*Required action:* Count the lines in the items below that contain the string "toilet", matching case exactly. Reply with the number only.

Collected data entries:
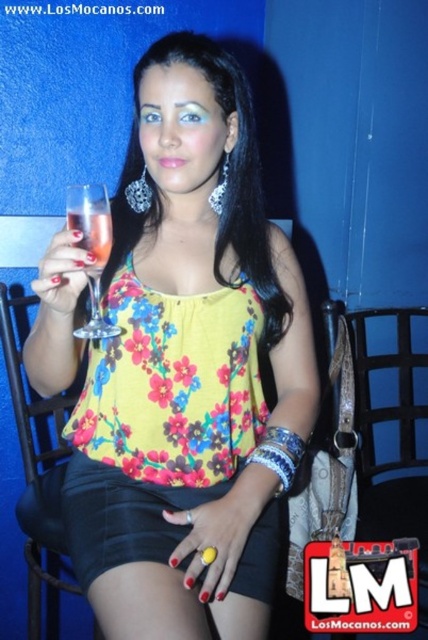
You are standing in a room with a woman seated against a blue wall. You see a matte glass at left. Where is the matte glass located in terms of coordinates?

The matte glass at left is located at coordinates point [61,280].

You are a bartender preparing drinks and need to choose between the matte glass at left and the clear glass at upper left for a cocktail. Which glass has a greater width?

The matte glass at left has a greater width than the clear glass at upper left according to the description.

You are an interior designer working on a project and need to place a decorative item exactly at the coordinates given by the client. The client mentioned the yellow matte ring at lower center is at point 0.844, 0.502. Can you confirm if this coordinate is within the lower half of the image?

The coordinate [214,540] for the yellow matte ring at lower center indicates that it is in the lower half of the image since the y value of 0.502 is just above the midpoint of the image.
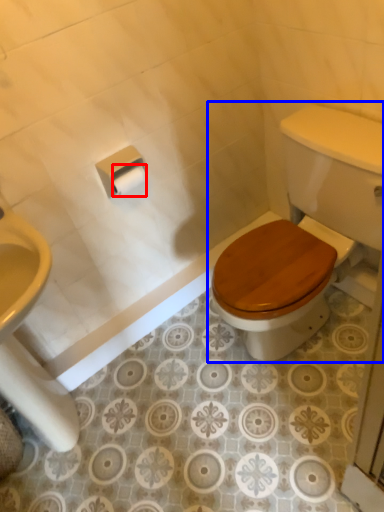
Question: Which point is further to the camera, toilet paper (highlighted by a red box) or toilet (highlighted by a blue box)?

Choices:
 (A) toilet paper
 (B) toilet

Answer: (A)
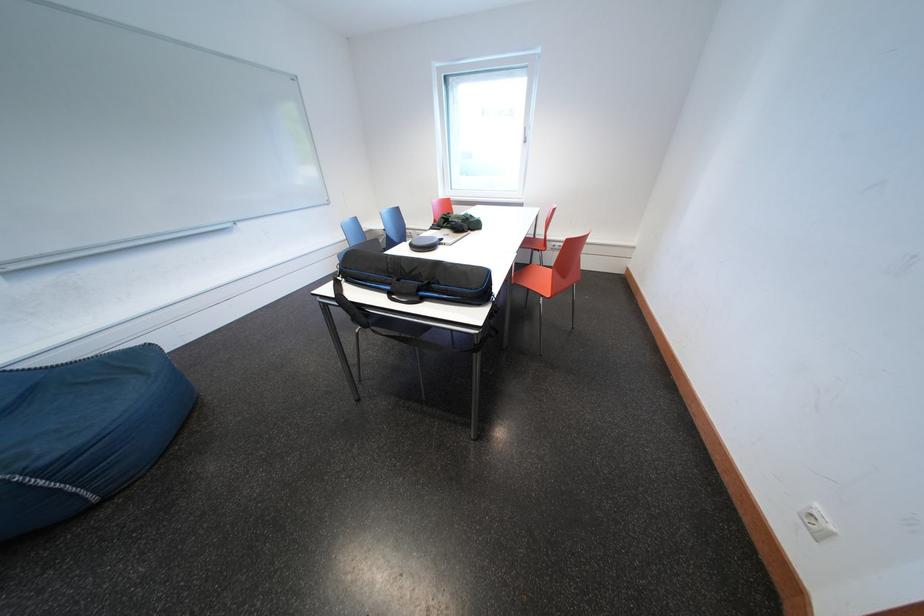
This screenshot has width=924, height=616. Describe the element at coordinates (525, 134) in the screenshot. I see `the white window handle` at that location.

*Answer box:* 3